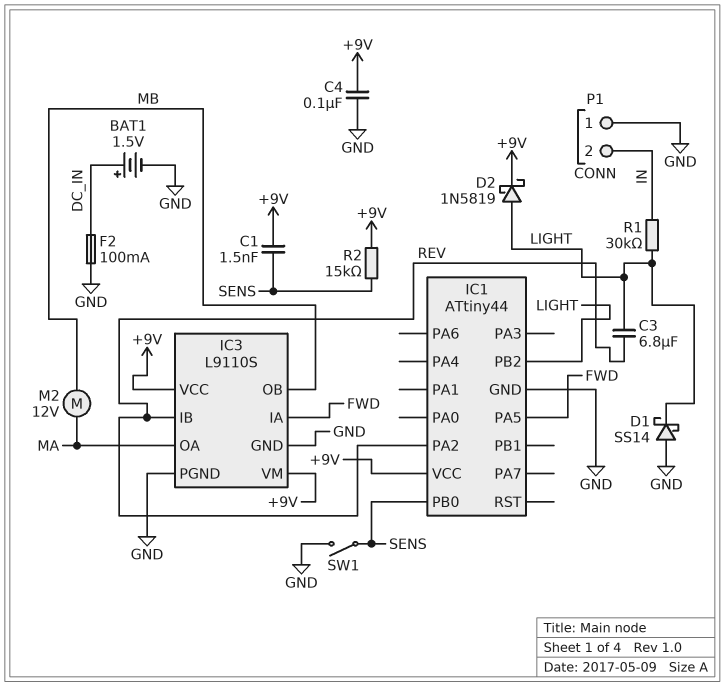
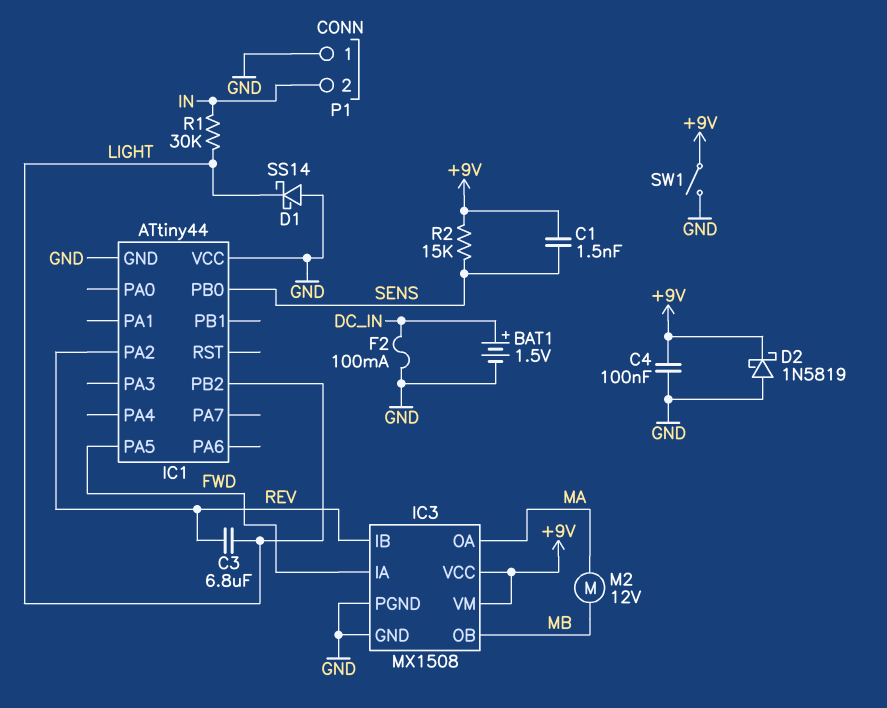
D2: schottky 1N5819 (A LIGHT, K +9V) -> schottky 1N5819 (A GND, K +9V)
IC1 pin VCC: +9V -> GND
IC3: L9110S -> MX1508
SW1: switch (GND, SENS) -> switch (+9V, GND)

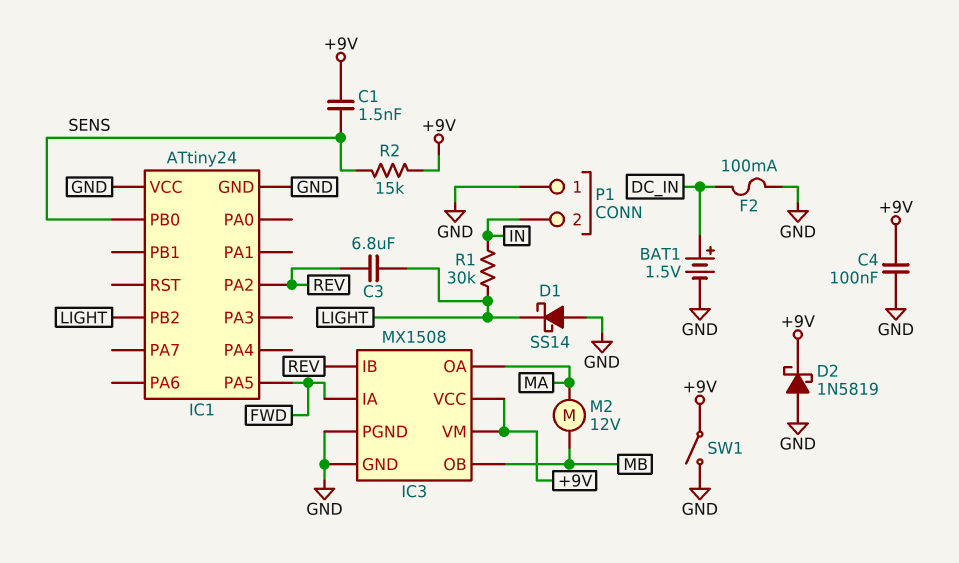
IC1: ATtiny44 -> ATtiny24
★ ★ ★ ★ ★
■ **Problem requirements**: Go through the entries above and print each one exactly, minus the pictures.

■ **Answer space**:
D2: schottky 1N5819 (A LIGHT, K +9V) -> schottky 1N5819 (A GND, K +9V)
IC1 pin VCC: +9V -> GND
IC3: L9110S -> MX1508
SW1: switch (GND, SENS) -> switch (+9V, GND)

IC1: ATtiny44 -> ATtiny24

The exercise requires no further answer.